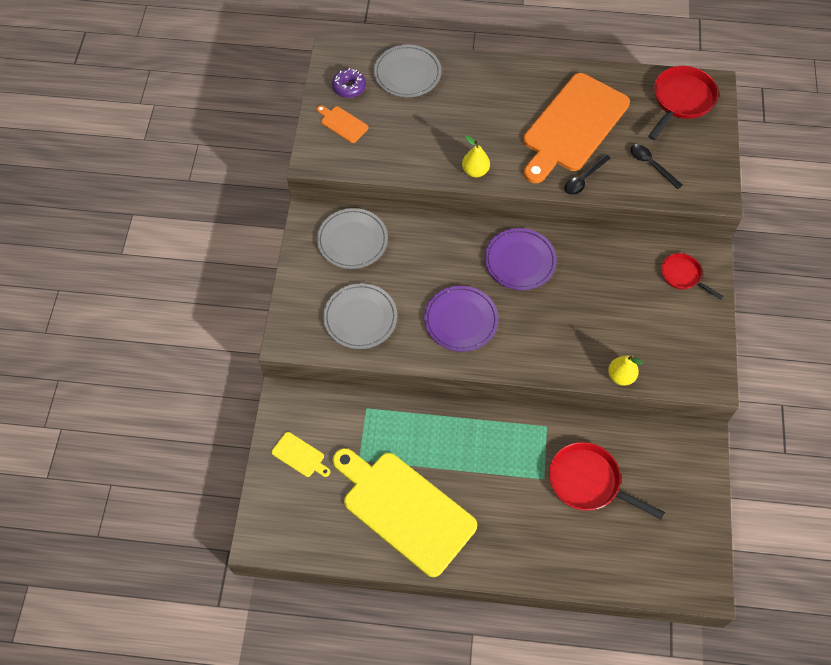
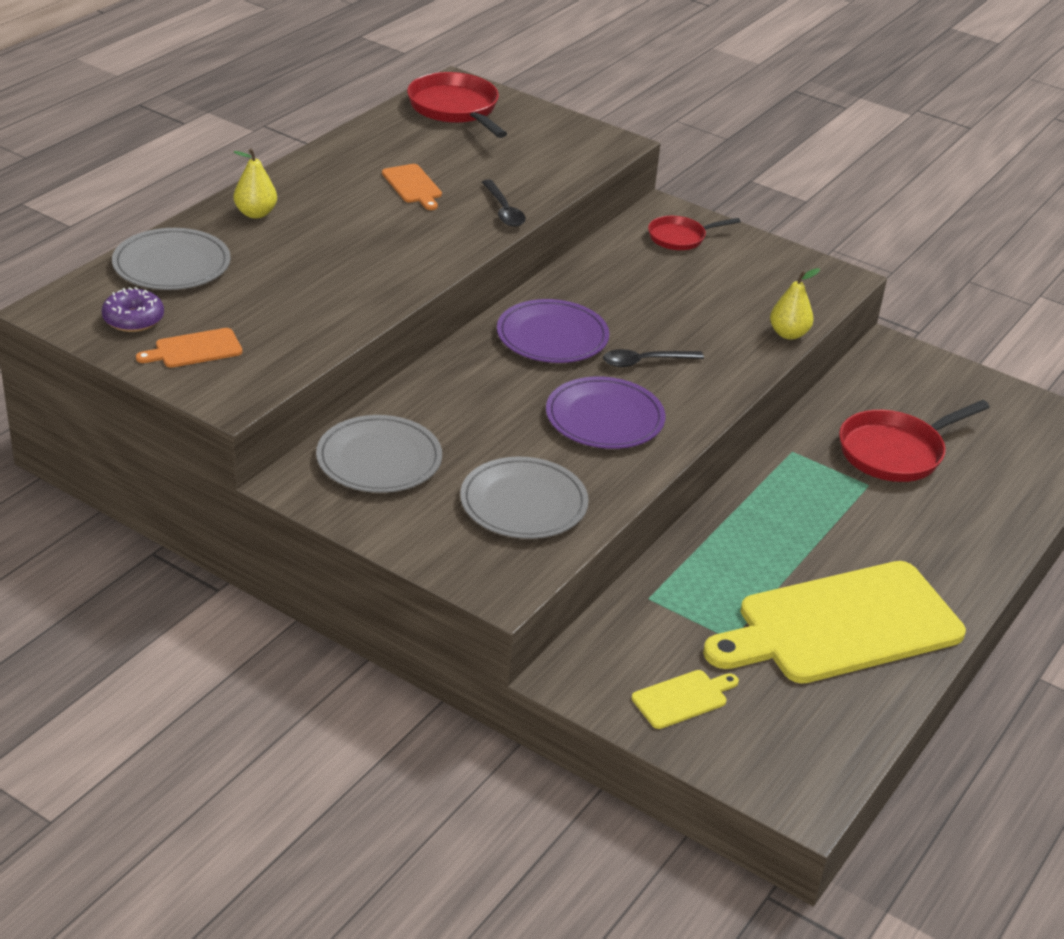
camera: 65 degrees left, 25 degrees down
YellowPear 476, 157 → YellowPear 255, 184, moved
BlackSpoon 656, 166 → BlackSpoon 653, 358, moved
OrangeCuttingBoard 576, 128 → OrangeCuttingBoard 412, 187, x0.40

--- Exercise instructions ---
Return each line of the material in which the string "moved" can be found.

--- Your response ---
YellowPear 476, 157 → YellowPear 255, 184, moved
BlackSpoon 656, 166 → BlackSpoon 653, 358, moved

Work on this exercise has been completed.